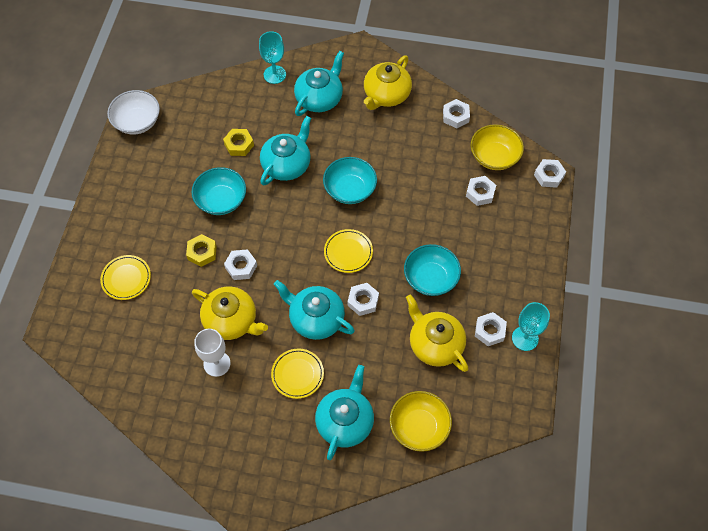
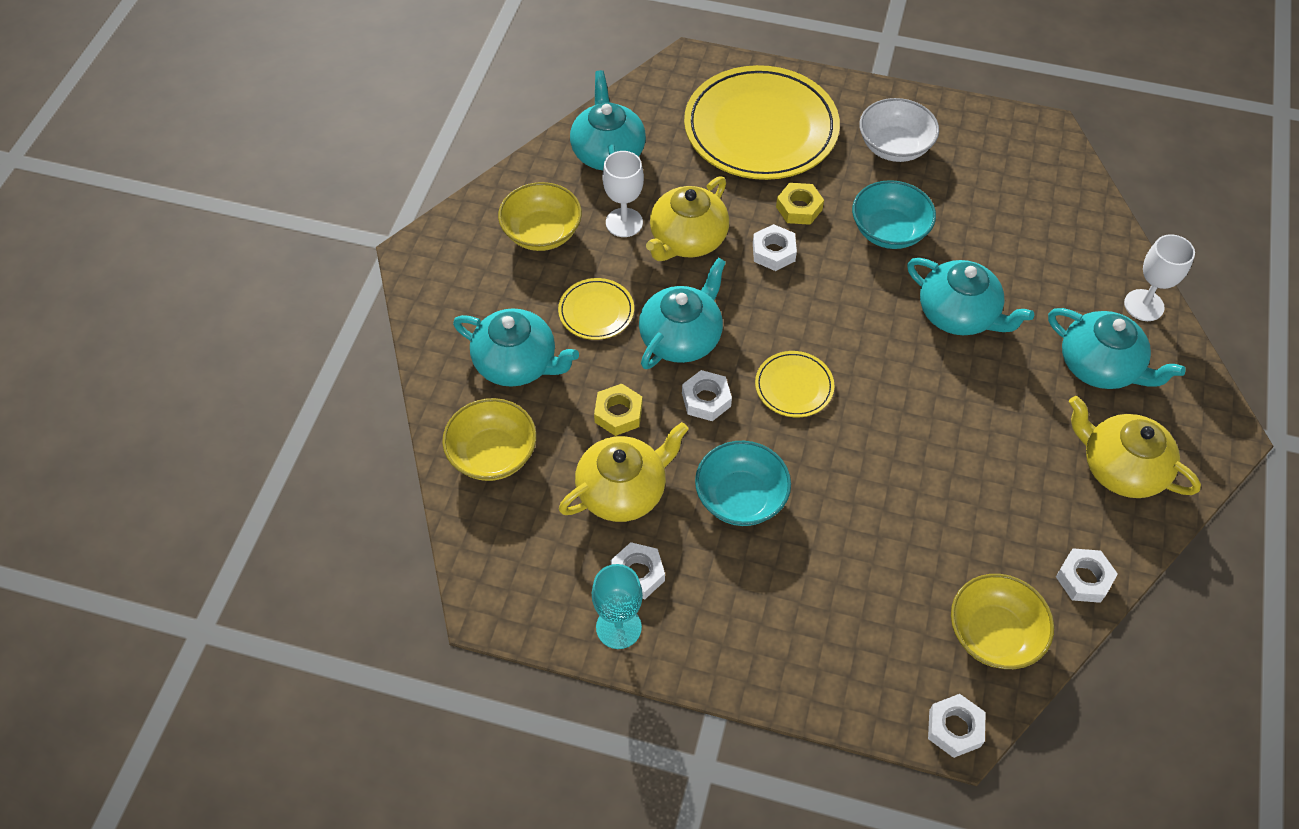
camera: 95 degrees right, 5 degrees down
(126, 278) = (761, 129): yellow plate -> yellow plate, size x2.25
(137, 122) = (1027, 135): white bowl -> white bowl (894, 146)
(147, 381) = (608, 152): none -> turquoise teapot
(228, 420) = (542, 233): none -> yellow bowl
(239, 145) = (993, 254): yellow nut -> yellow nut (618, 413)
(274, 74) = (1143, 305): turquoise goblet -> white goblet
(350, 189) = (913, 397): turquoise bowl -> none
(480, 193) = (911, 597): white nut -> none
☆ ☆ ☆ ☆
# [EXERCISE GOAL]
Whenever the word "white" shows up in a line of the entries, copy that line.

# [YOUR SOLUTION]
(137, 122) = (1027, 135): white bowl -> white bowl (894, 146)
(274, 74) = (1143, 305): turquoise goblet -> white goblet
(480, 193) = (911, 597): white nut -> none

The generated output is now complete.